# HOW TO COMPLETE THIS TASK
Among the lines below, the one containing "none -> white plate C5 level 1" opens the range and the one containing "none -> cyan plate M4 level 1" closes it. Print that range exactly, without the pictures.

--- START ---

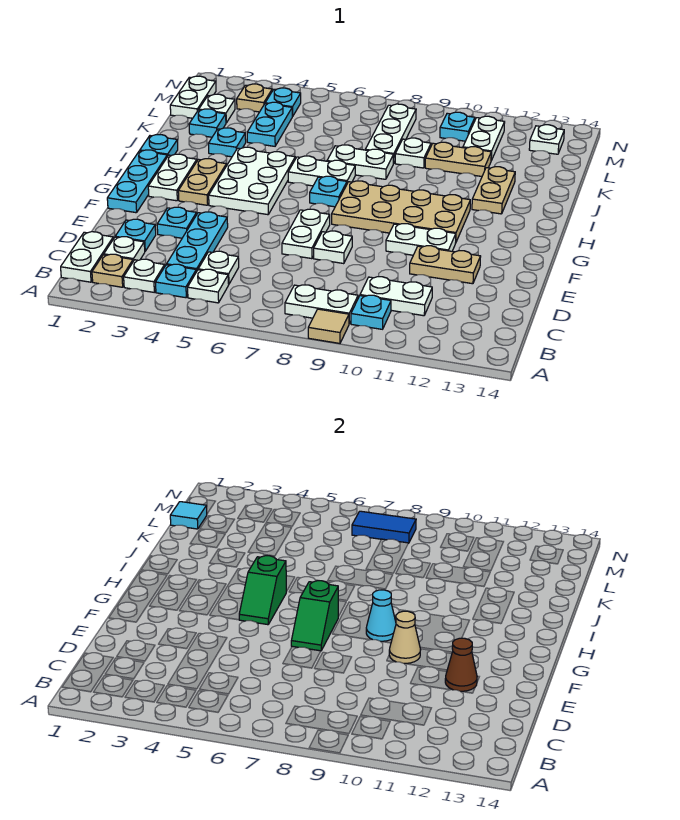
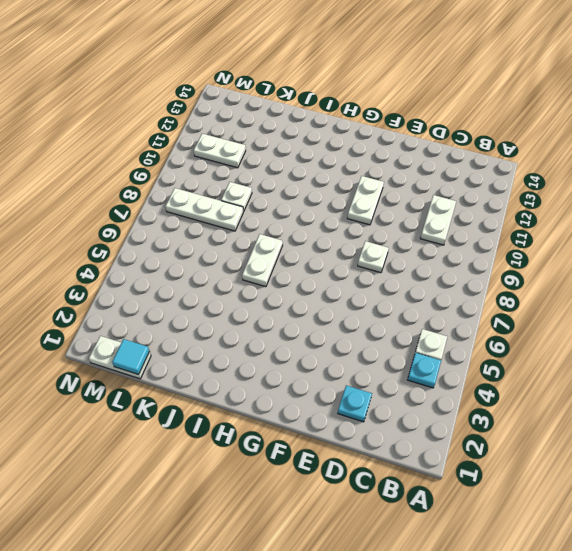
none -> tan tile A9 level 1
none -> white plate B1:C1 level 1
none -> tan plate B2 level 1
none -> white plate B3 level 1

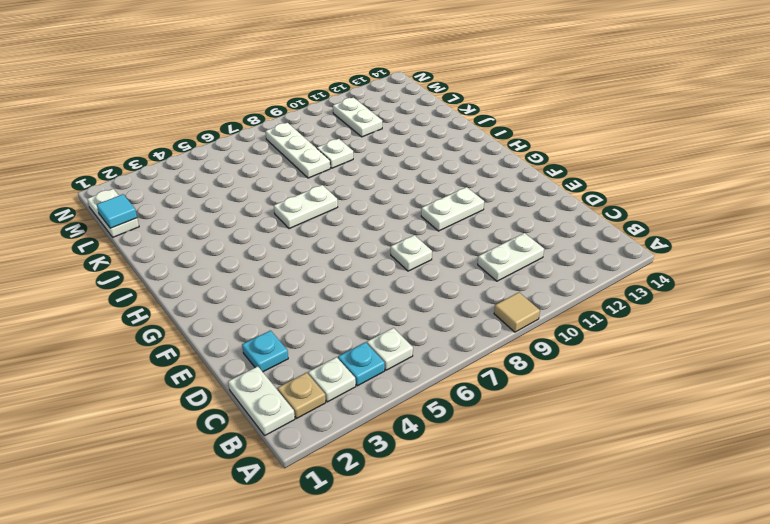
none -> white plate B8:B9 level 1
none -> cyan plate B10 level 1
none -> white plate C2 level 1
none -> cyan plate C4:E4 level 1

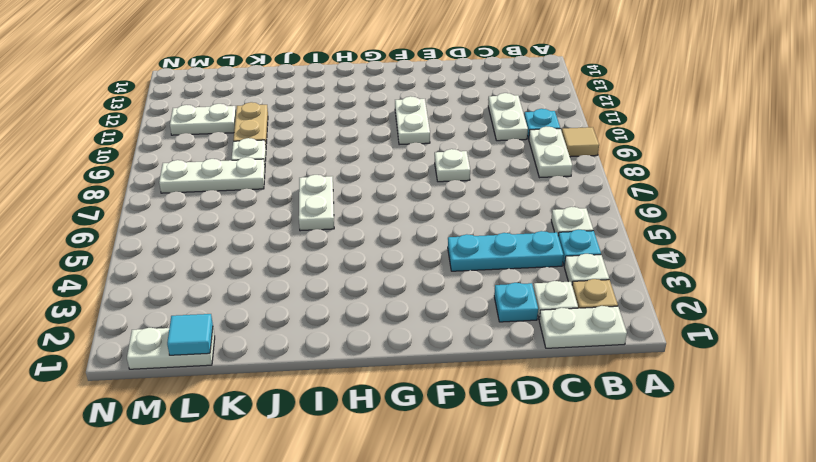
none -> white plate C5 level 1
none -> cyan plate E3 level 1
none -> white plate E7:F7 level 1
none -> tan plate E11:E12 level 1

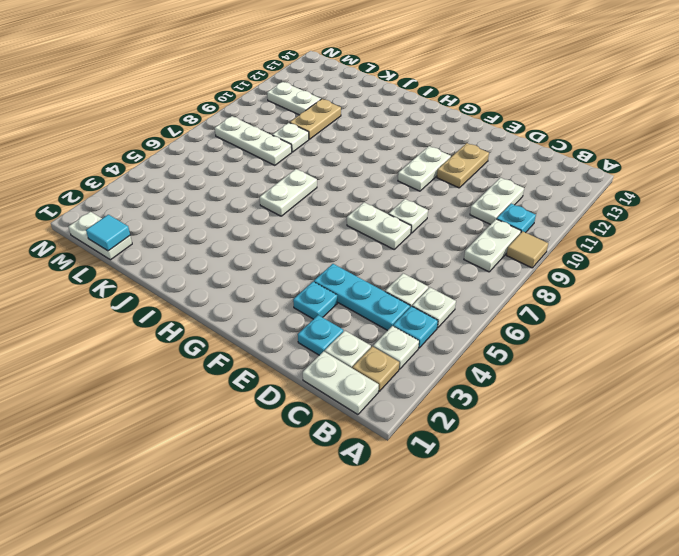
none -> cyan plate F1:H1 level 1
none -> white plate G2:H2 level 1
none -> tan plate G3:H3 level 1
none -> white plate G4:I5 level 1

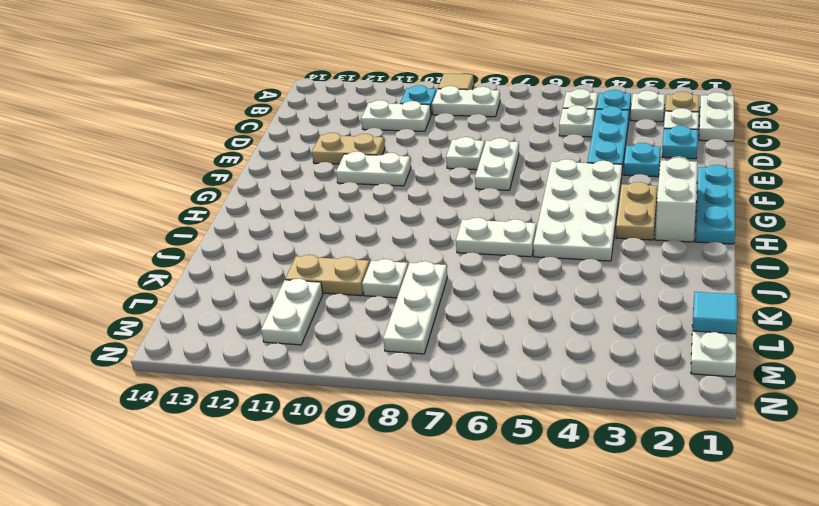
white plate F4:I5 level 1 -> white plate G4:I5 level 1
white brick G2:H2 level 1 -> white plate G2:H2 level 1
none -> tan plate G8:H11 level 1
none -> cyan plate H7 level 1
none -> cyan plate I1 level 1
none -> tan plate I12:J12 level 1

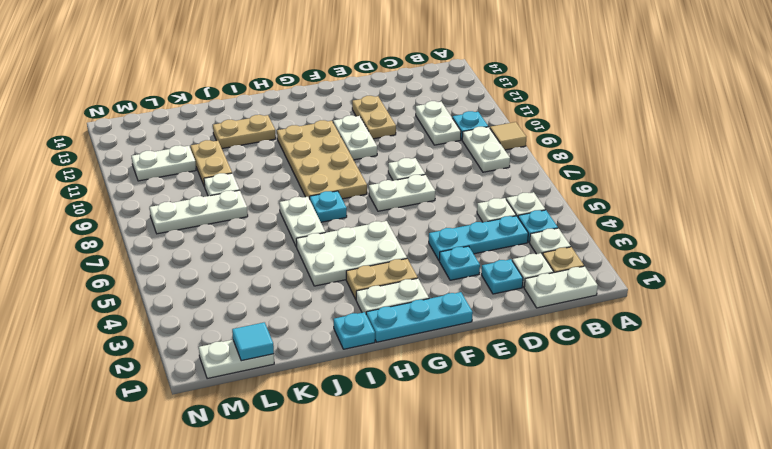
none -> cyan plate J3 level 1
none -> white plate J7:J8 level 1
none -> cyan plate K2 level 1
none -> cyan plate K4:L4 level 1

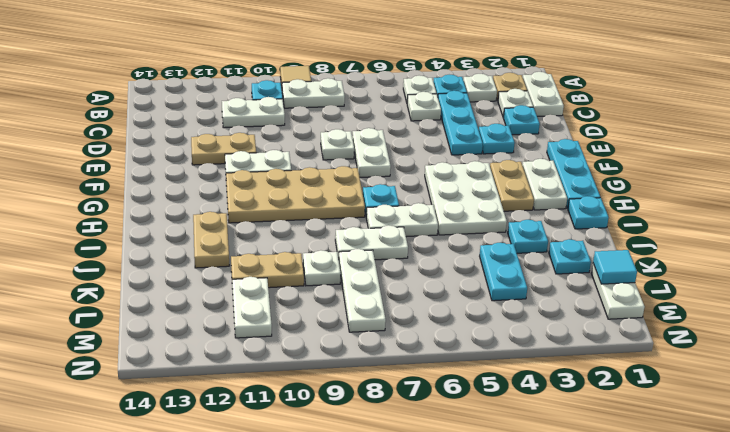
none -> white plate L2 level 1
none -> tan plate M3 level 1
none -> cyan plate M4 level 1
none -> cyan plate M10 level 1

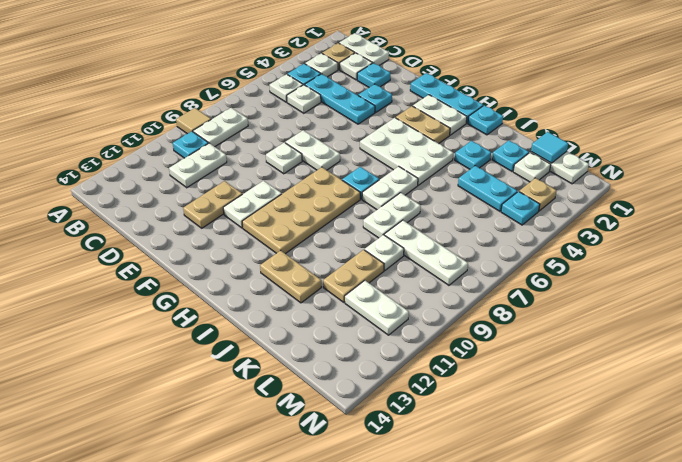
none -> cyan plate M10 level 1
none -> white plate M13 level 1
none -> brown cone E12 level 2
none -> green slope F7:G7 level 2 top G

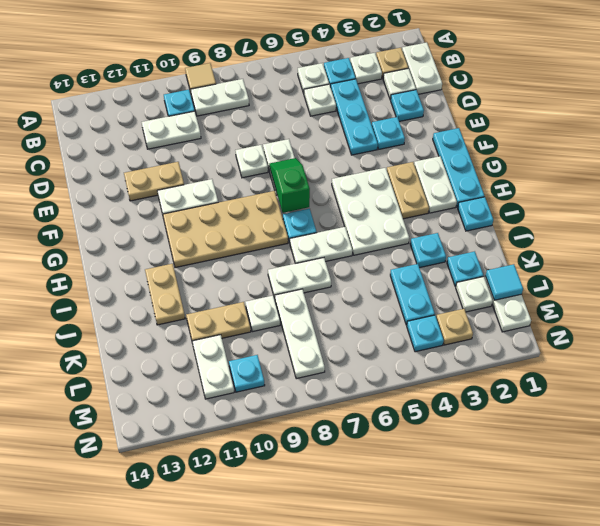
none -> white plate M13 level 1
none -> brown cone E12 level 2
none -> tan cone F10 level 2
none -> green slope G5:H5 level 2 top H

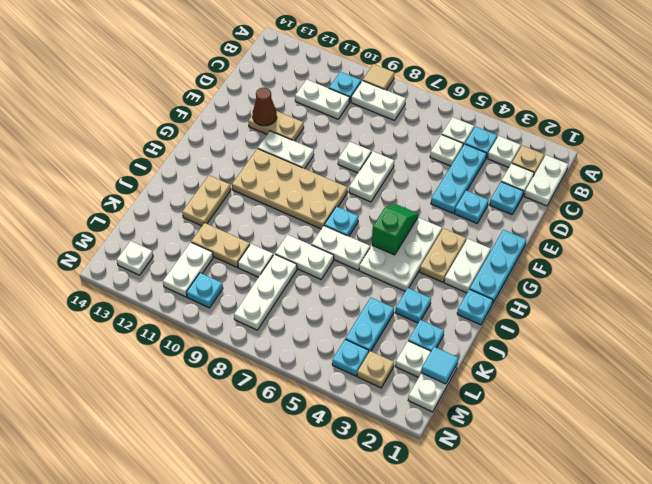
none -> green slope F7:G7 level 2 top G
none -> tan cone F10 level 2
none -> cyan cone G9 level 2
none -> blue tile M7:M8 level 2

--- END ---

# RESPONSE AREA
none -> white plate C5 level 1
none -> cyan plate E3 level 1
none -> white plate E7:F7 level 1
none -> tan plate E11:E12 level 1

none -> cyan plate F1:H1 level 1
none -> white plate G2:H2 level 1
none -> tan plate G3:H3 level 1
none -> white plate G4:I5 level 1

white plate F4:I5 level 1 -> white plate G4:I5 level 1
white brick G2:H2 level 1 -> white plate G2:H2 level 1
none -> tan plate G8:H11 level 1
none -> cyan plate H7 level 1
none -> cyan plate I1 level 1
none -> tan plate I12:J12 level 1

none -> cyan plate J3 level 1
none -> white plate J7:J8 level 1
none -> cyan plate K2 level 1
none -> cyan plate K4:L4 level 1

none -> white plate L2 level 1
none -> tan plate M3 level 1
none -> cyan plate M4 level 1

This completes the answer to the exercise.